**TASK REQUIREMENTS:** Every line of the data below is to be given again as it appears, with the images removed.

**DATASET SECTION:**
• • • •
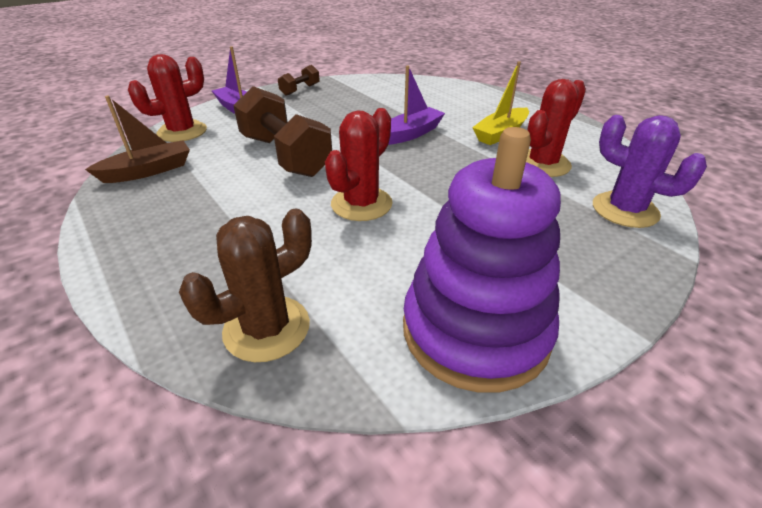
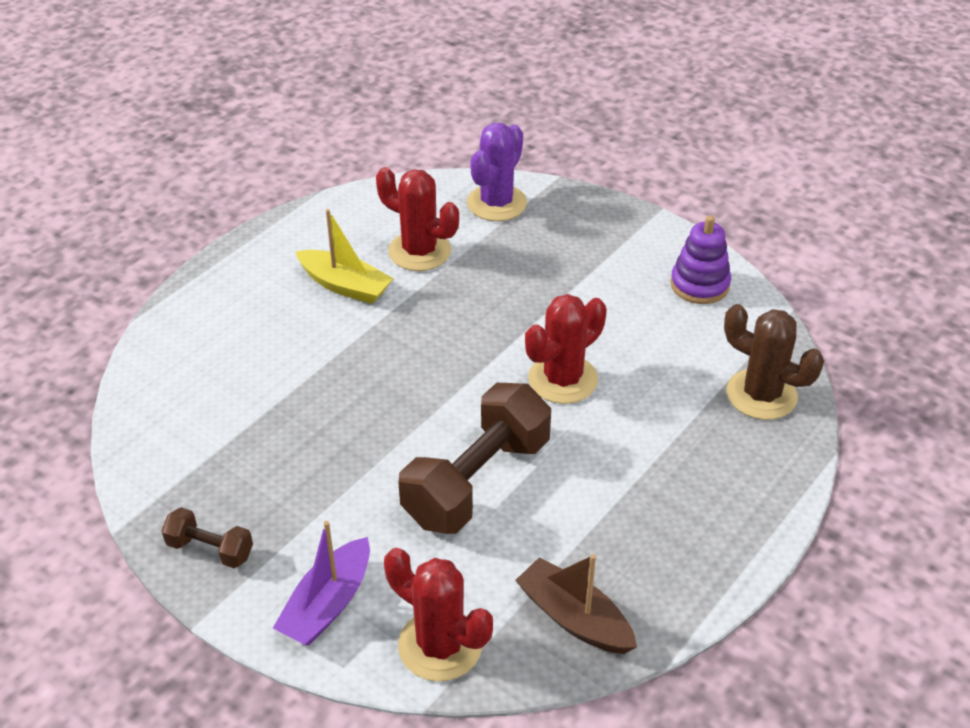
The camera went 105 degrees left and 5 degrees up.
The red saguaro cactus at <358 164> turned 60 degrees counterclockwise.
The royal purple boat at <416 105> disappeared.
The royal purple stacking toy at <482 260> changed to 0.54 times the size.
• • • •
**ANSWER SPACE:**
The camera went 105 degrees left and 5 degrees up.
The red saguaro cactus at <358 164> turned 60 degrees counterclockwise.
The royal purple boat at <416 105> disappeared.
The royal purple stacking toy at <482 260> changed to 0.54 times the size.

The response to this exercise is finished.